§ THE TASK
Every line from the one containing "(253, 276) = (258, 464): red" to the final line of the material below must be reproduced exactly; leave out all other lines.

§ INPUT MATERIAL
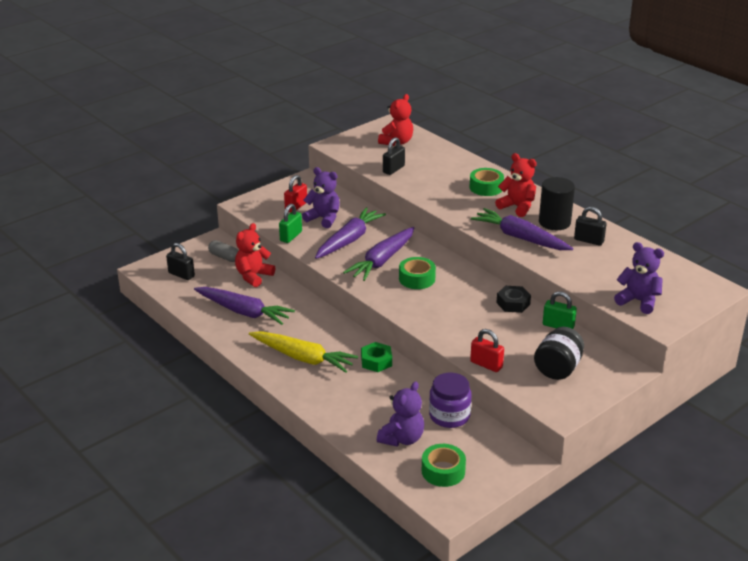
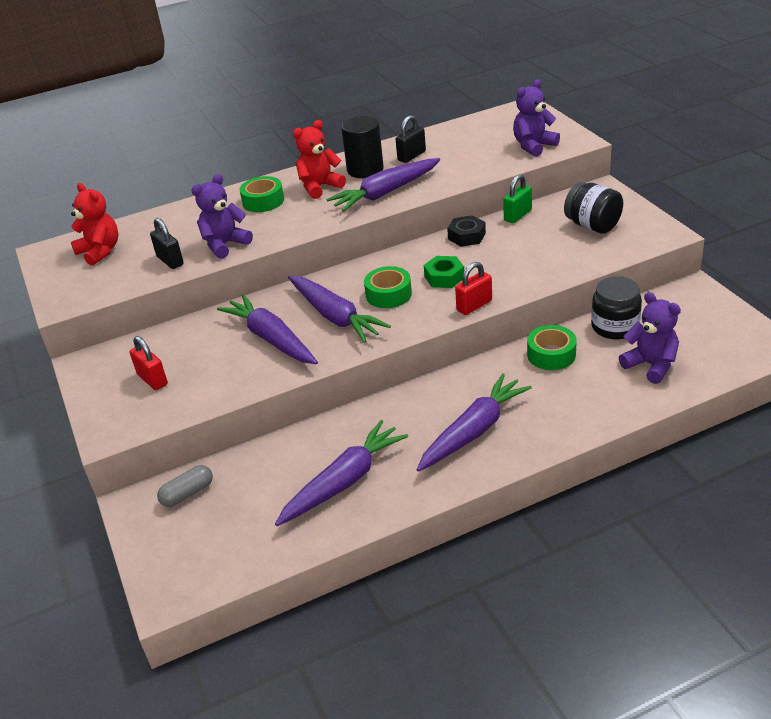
camera: 70 degrees left, 5 degrees up
(181, 275) = (209, 549): black padlock -> none
(253, 276) = (258, 464): red teddy bear -> none
(291, 236) = (230, 391): green padlock -> none
(303, 358) = (473, 431): yellow carrot -> purple carrot
(323, 218) = (202, 356): purple teddy bear -> purple teddy bear (225, 244)
(376, 361) = (499, 369): green nut -> green nut (444, 277)
(443, 471) = (709, 343): green tape -> green tape (551, 354)
(449, 416) = (615, 327): purple jar -> black jar
(486, 364) = (576, 267): red padlock -> red padlock (474, 305)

§ TASK ANSWER
(253, 276) = (258, 464): red teddy bear -> none
(291, 236) = (230, 391): green padlock -> none
(303, 358) = (473, 431): yellow carrot -> purple carrot
(323, 218) = (202, 356): purple teddy bear -> purple teddy bear (225, 244)
(376, 361) = (499, 369): green nut -> green nut (444, 277)
(443, 471) = (709, 343): green tape -> green tape (551, 354)
(449, 416) = (615, 327): purple jar -> black jar
(486, 364) = (576, 267): red padlock -> red padlock (474, 305)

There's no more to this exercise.